As the answer, set down the lines below from the one containing "relocated | Kappe/rosa" through the one containing "relocated | Brille/grau", exactly and inclusively, and no others.

RECORDS below:

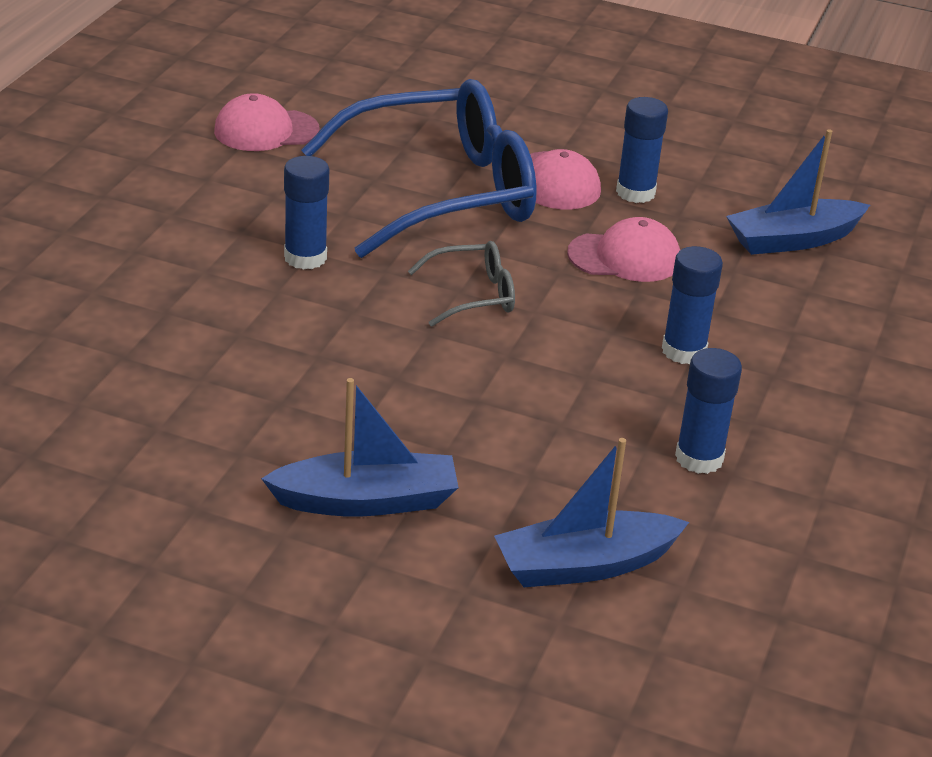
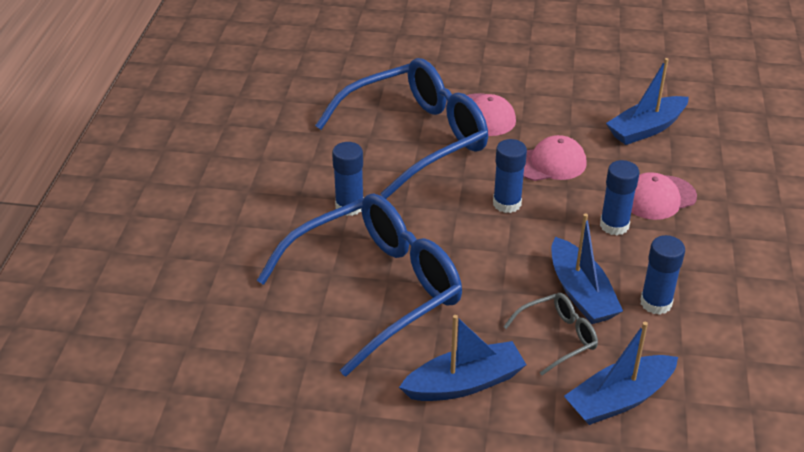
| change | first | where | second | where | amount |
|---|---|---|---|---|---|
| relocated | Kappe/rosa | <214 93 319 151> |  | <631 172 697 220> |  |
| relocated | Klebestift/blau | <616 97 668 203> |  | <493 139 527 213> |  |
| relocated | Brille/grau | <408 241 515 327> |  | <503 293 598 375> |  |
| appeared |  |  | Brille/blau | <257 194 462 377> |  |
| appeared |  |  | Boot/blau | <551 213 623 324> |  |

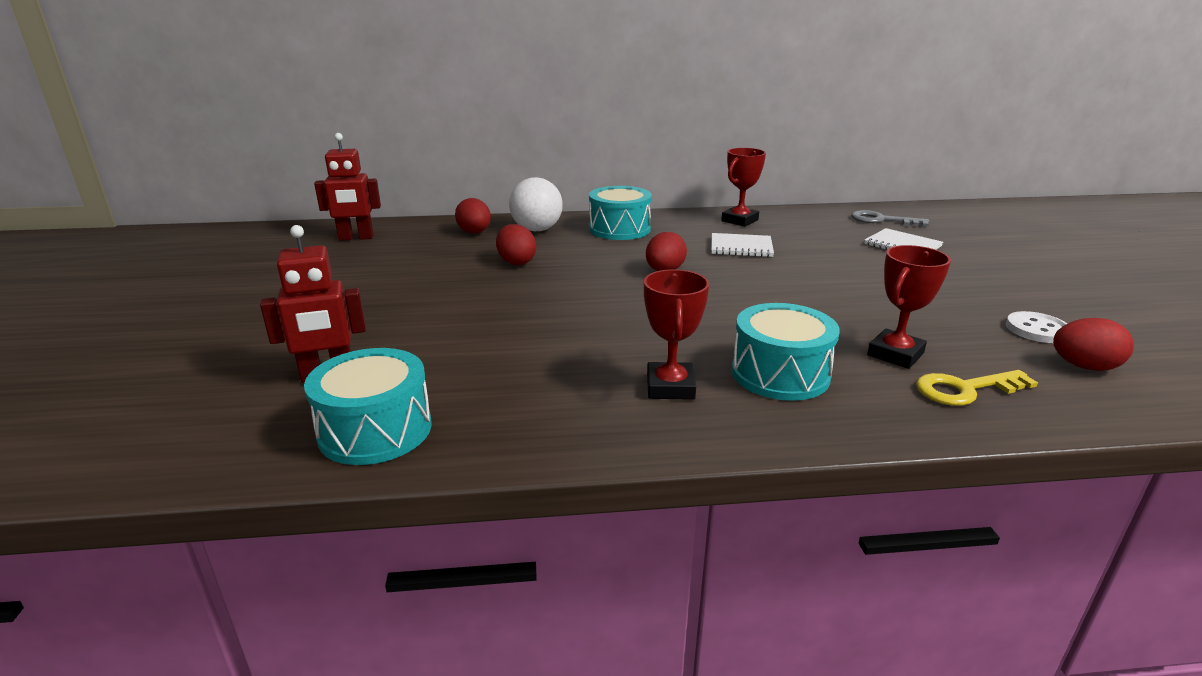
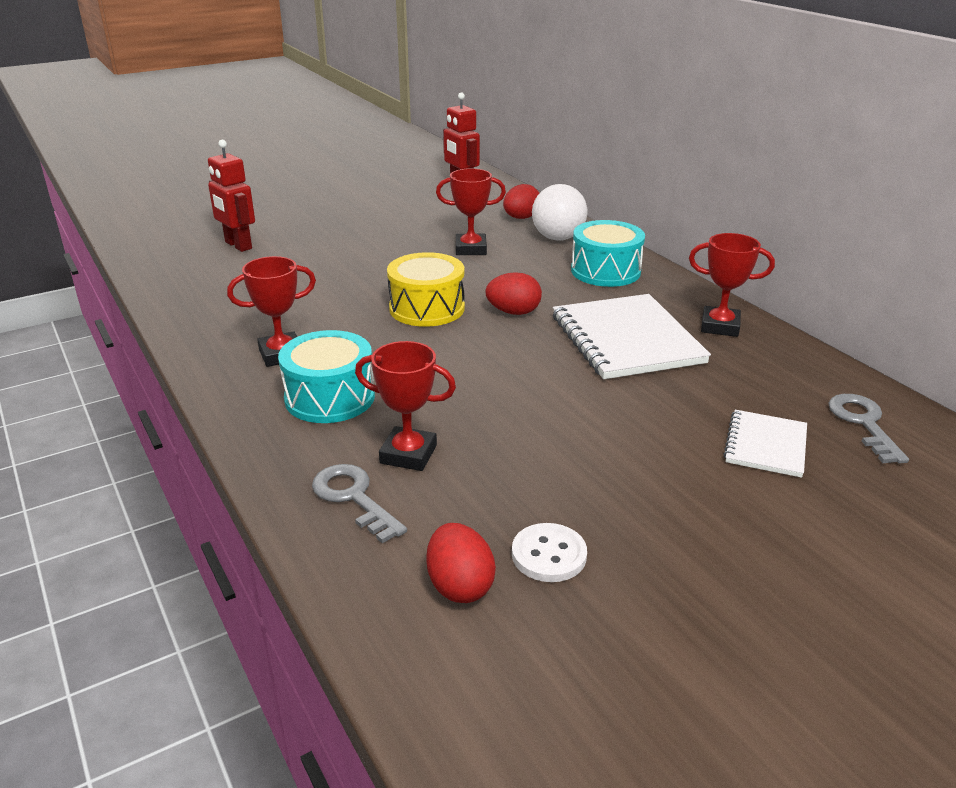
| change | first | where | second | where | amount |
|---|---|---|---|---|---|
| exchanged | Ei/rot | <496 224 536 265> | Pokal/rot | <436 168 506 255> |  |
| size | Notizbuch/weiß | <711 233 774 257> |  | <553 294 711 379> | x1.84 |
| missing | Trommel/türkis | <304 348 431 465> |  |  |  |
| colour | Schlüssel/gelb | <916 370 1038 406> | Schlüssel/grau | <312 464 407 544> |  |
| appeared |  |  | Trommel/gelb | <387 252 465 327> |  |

End of RECORDS.
RECORDS below:

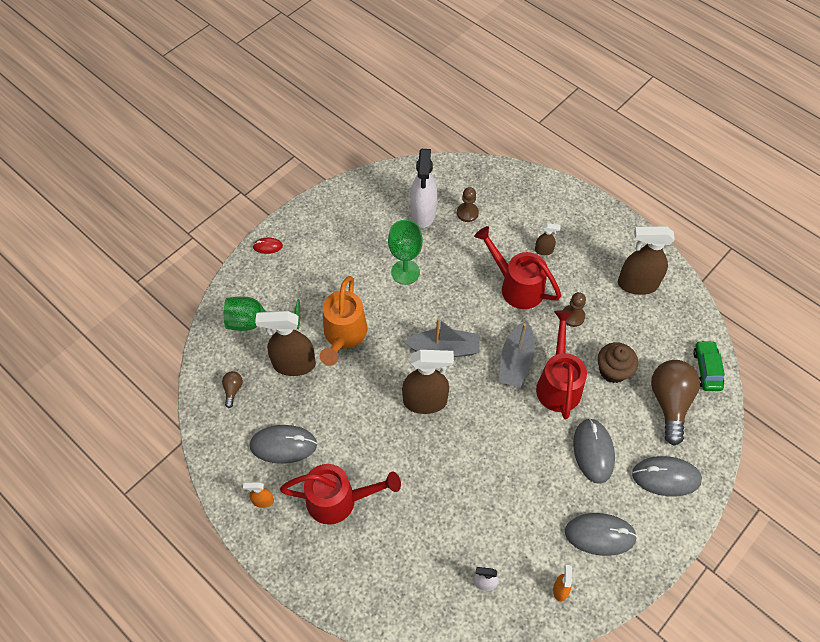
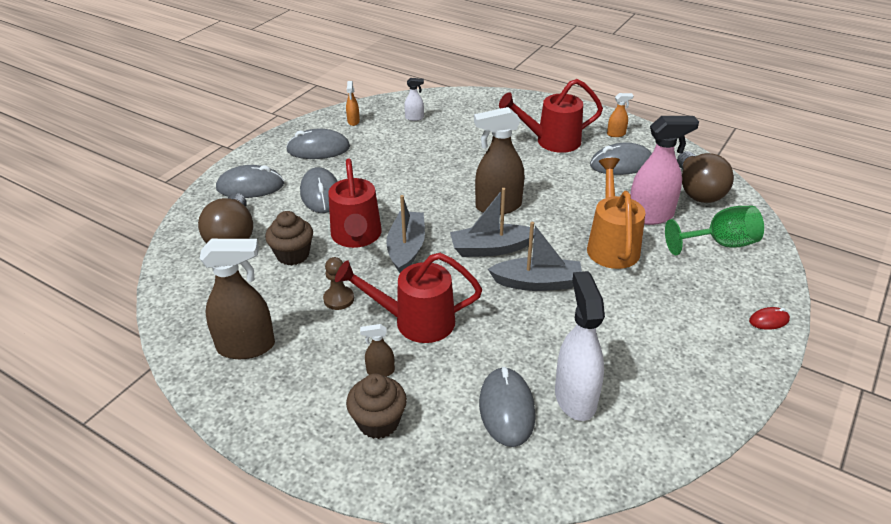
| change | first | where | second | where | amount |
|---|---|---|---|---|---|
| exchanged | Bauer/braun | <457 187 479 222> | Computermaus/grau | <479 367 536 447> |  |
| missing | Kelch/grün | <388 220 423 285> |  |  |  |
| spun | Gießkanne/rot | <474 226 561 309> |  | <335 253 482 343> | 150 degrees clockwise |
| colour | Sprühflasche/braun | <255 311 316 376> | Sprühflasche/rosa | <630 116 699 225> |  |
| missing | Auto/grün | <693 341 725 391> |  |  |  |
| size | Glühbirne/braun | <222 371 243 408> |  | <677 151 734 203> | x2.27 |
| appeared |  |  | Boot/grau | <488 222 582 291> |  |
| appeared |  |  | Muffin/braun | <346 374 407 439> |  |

End of RECORDS.

-- TASK ANSWER --
| relocated | Kappe/rosa | <214 93 319 151> |  | <631 172 697 220> |  |
| relocated | Klebestift/blau | <616 97 668 203> |  | <493 139 527 213> |  |
| relocated | Brille/grau | <408 241 515 327> |  | <503 293 598 375> |  |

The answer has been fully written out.